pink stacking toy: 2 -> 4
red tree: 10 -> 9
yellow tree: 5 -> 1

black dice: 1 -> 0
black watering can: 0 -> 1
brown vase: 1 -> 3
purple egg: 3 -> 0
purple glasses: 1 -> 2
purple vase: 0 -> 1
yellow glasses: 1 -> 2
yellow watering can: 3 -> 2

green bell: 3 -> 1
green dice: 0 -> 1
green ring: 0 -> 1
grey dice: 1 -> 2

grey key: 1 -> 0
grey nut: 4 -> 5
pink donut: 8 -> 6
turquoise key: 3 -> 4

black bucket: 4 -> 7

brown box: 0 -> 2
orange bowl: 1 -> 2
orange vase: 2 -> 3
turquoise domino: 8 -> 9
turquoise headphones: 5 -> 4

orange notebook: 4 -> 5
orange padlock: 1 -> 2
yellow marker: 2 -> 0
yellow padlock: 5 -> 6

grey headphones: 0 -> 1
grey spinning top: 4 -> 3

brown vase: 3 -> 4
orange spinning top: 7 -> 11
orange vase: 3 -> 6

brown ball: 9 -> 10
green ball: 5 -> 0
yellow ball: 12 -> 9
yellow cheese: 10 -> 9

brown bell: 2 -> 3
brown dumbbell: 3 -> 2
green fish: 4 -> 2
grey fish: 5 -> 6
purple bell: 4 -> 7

→ Work instruction
Retype the material above from start to finish without any changes.

→ Task solution
pink stacking toy: 2 -> 4
red tree: 10 -> 9
yellow tree: 5 -> 1

black dice: 1 -> 0
black watering can: 0 -> 1
brown vase: 1 -> 3
purple egg: 3 -> 0
purple glasses: 1 -> 2
purple vase: 0 -> 1
yellow glasses: 1 -> 2
yellow watering can: 3 -> 2

green bell: 3 -> 1
green dice: 0 -> 1
green ring: 0 -> 1
grey dice: 1 -> 2

grey key: 1 -> 0
grey nut: 4 -> 5
pink donut: 8 -> 6
turquoise key: 3 -> 4

black bucket: 4 -> 7

brown box: 0 -> 2
orange bowl: 1 -> 2
orange vase: 2 -> 3
turquoise domino: 8 -> 9
turquoise headphones: 5 -> 4

orange notebook: 4 -> 5
orange padlock: 1 -> 2
yellow marker: 2 -> 0
yellow padlock: 5 -> 6

grey headphones: 0 -> 1
grey spinning top: 4 -> 3

brown vase: 3 -> 4
orange spinning top: 7 -> 11
orange vase: 3 -> 6

brown ball: 9 -> 10
green ball: 5 -> 0
yellow ball: 12 -> 9
yellow cheese: 10 -> 9

brown bell: 2 -> 3
brown dumbbell: 3 -> 2
green fish: 4 -> 2
grey fish: 5 -> 6
purple bell: 4 -> 7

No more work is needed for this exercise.